TASK OBJECTIVE :: What is needed here is an exact repetition of the records below, beginning at the line that has "orange lamp: 2 -> 1" and stopping after the line that has "green bell: 3 -> 4".
════════════════
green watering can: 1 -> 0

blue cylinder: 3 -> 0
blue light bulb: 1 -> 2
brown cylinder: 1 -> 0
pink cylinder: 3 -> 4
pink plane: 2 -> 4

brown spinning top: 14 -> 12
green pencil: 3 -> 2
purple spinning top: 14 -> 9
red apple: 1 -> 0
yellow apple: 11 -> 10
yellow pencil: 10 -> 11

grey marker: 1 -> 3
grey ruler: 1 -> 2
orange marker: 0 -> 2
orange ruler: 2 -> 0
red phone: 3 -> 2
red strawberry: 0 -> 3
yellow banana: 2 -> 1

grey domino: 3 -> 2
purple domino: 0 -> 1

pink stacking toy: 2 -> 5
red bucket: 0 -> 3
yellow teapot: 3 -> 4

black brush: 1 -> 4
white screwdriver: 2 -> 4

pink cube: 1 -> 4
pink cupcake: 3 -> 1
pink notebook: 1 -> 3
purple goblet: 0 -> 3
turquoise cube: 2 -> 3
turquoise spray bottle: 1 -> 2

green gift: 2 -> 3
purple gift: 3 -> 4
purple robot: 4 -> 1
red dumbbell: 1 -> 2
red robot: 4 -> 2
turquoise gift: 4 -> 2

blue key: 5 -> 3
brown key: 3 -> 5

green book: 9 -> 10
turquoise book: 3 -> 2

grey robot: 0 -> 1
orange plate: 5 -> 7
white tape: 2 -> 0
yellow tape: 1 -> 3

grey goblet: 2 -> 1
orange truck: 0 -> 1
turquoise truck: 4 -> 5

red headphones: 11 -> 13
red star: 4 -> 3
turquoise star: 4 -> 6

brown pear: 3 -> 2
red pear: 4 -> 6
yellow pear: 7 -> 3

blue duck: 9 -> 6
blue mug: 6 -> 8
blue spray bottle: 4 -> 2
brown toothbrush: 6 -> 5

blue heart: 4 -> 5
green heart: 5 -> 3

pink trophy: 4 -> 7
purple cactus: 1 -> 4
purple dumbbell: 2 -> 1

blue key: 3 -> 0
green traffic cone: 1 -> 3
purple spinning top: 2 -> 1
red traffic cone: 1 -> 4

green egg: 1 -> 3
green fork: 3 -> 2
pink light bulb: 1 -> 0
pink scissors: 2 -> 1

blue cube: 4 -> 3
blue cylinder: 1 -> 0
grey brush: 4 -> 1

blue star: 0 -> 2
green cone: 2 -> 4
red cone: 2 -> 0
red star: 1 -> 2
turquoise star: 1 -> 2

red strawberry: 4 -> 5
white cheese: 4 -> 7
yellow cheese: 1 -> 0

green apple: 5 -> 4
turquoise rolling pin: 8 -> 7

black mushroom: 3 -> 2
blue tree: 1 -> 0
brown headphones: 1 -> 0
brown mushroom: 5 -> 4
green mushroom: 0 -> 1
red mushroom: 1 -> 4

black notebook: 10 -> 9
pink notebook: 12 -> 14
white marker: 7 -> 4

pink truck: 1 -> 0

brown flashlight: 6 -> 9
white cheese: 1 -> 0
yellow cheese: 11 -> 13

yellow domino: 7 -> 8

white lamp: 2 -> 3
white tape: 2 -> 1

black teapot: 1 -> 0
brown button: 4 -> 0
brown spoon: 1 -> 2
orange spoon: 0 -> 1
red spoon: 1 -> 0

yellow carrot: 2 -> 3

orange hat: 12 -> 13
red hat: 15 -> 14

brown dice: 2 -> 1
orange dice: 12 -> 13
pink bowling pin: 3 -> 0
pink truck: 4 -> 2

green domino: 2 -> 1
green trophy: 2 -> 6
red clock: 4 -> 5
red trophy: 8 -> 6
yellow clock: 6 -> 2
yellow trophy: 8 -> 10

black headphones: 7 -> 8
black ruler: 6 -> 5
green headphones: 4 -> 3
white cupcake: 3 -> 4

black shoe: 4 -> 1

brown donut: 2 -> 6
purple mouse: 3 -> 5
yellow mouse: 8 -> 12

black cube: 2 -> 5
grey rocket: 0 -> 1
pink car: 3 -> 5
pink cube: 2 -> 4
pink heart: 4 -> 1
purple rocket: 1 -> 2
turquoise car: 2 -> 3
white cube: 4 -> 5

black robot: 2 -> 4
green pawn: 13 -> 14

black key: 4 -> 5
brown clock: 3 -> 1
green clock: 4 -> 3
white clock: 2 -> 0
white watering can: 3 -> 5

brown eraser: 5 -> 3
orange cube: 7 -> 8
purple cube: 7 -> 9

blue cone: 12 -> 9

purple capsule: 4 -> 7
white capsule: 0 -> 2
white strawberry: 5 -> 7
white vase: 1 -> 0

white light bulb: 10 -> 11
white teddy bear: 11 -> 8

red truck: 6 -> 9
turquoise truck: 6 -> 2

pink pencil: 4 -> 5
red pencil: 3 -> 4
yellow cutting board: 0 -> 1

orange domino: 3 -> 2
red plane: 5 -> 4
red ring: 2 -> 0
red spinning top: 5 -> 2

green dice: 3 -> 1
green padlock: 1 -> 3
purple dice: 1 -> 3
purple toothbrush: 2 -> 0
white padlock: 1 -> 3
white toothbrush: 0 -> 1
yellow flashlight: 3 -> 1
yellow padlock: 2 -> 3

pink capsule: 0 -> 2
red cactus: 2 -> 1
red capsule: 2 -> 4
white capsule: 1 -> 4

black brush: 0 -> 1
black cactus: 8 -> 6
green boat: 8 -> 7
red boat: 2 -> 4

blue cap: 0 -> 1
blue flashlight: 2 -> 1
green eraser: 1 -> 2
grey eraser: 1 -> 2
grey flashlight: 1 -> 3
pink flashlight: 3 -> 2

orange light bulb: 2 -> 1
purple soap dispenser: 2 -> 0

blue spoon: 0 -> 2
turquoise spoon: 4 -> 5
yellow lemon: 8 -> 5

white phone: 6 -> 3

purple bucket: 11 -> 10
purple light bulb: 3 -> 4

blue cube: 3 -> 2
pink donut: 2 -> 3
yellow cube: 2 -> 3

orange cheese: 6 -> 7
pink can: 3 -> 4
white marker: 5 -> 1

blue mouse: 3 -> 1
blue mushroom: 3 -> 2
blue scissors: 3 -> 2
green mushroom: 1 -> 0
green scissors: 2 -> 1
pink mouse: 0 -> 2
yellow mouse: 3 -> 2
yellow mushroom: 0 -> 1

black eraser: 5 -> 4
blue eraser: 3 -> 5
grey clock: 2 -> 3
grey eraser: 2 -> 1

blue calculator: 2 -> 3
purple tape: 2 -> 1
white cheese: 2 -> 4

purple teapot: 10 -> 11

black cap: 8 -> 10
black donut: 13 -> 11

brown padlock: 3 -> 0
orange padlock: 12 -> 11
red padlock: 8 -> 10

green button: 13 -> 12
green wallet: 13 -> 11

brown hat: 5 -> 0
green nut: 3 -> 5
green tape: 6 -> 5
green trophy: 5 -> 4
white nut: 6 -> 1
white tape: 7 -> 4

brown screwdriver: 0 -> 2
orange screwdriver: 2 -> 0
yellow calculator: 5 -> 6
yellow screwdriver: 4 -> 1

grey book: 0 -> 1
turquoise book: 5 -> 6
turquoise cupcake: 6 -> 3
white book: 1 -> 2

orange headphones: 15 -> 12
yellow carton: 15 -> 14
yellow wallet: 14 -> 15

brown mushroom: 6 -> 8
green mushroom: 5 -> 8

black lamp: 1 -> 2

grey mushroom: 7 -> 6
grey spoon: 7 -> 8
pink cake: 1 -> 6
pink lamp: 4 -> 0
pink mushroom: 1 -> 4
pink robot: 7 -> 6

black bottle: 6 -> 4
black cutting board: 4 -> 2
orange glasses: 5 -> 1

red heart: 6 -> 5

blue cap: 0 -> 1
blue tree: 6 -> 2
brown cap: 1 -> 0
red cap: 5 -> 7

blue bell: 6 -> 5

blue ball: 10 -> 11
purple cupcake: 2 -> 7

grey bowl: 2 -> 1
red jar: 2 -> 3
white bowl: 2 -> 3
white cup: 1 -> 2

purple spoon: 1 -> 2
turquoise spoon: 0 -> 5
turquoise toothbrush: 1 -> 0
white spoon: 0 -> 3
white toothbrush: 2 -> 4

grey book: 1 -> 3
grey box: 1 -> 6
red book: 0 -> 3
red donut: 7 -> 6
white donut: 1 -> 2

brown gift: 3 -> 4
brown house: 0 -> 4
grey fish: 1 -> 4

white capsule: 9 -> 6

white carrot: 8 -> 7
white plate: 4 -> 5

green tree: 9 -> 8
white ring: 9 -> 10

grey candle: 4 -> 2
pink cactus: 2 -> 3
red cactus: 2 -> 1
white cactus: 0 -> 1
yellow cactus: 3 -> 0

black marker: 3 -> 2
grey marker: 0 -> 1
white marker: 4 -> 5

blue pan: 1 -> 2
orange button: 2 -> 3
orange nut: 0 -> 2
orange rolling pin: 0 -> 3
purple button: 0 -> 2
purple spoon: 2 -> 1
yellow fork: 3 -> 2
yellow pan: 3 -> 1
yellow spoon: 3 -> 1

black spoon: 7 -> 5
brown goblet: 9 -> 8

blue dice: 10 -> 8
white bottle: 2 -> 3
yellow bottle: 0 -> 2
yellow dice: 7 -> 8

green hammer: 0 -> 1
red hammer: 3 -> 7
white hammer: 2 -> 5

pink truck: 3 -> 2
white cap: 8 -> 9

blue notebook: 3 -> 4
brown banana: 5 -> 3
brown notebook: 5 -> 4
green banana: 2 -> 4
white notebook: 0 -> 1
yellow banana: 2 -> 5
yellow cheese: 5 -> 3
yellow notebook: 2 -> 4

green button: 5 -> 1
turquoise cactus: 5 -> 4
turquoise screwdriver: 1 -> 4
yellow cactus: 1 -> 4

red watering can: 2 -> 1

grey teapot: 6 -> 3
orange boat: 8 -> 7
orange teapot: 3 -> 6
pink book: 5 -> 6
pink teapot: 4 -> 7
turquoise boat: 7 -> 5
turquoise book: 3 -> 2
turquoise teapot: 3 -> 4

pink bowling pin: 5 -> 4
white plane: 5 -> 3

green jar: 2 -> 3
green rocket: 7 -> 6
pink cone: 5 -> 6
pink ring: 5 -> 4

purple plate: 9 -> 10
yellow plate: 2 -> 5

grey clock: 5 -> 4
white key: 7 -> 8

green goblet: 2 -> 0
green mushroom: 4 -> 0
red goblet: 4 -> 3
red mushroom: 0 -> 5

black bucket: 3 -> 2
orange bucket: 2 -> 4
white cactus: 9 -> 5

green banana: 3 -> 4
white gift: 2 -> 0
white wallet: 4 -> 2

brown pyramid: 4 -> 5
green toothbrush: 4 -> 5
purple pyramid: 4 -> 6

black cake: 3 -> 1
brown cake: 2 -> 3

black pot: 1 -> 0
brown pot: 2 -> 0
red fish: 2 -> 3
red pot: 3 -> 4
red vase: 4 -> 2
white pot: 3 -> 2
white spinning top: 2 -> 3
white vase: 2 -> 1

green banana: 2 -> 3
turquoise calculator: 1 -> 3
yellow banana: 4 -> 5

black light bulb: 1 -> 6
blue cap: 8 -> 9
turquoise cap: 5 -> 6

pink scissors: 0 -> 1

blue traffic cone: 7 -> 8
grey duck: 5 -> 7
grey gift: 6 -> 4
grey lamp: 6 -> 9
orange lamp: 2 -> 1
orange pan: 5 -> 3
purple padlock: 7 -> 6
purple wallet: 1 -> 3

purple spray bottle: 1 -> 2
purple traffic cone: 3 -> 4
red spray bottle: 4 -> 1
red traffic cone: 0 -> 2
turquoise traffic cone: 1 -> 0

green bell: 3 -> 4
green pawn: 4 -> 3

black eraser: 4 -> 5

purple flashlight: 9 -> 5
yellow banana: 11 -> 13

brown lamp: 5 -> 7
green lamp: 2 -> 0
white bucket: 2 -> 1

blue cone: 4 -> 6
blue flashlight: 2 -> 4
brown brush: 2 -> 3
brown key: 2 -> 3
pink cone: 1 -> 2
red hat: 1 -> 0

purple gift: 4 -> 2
════════════════
OUTPUT FOR THIS TASK ::
orange lamp: 2 -> 1
orange pan: 5 -> 3
purple padlock: 7 -> 6
purple wallet: 1 -> 3

purple spray bottle: 1 -> 2
purple traffic cone: 3 -> 4
red spray bottle: 4 -> 1
red traffic cone: 0 -> 2
turquoise traffic cone: 1 -> 0

green bell: 3 -> 4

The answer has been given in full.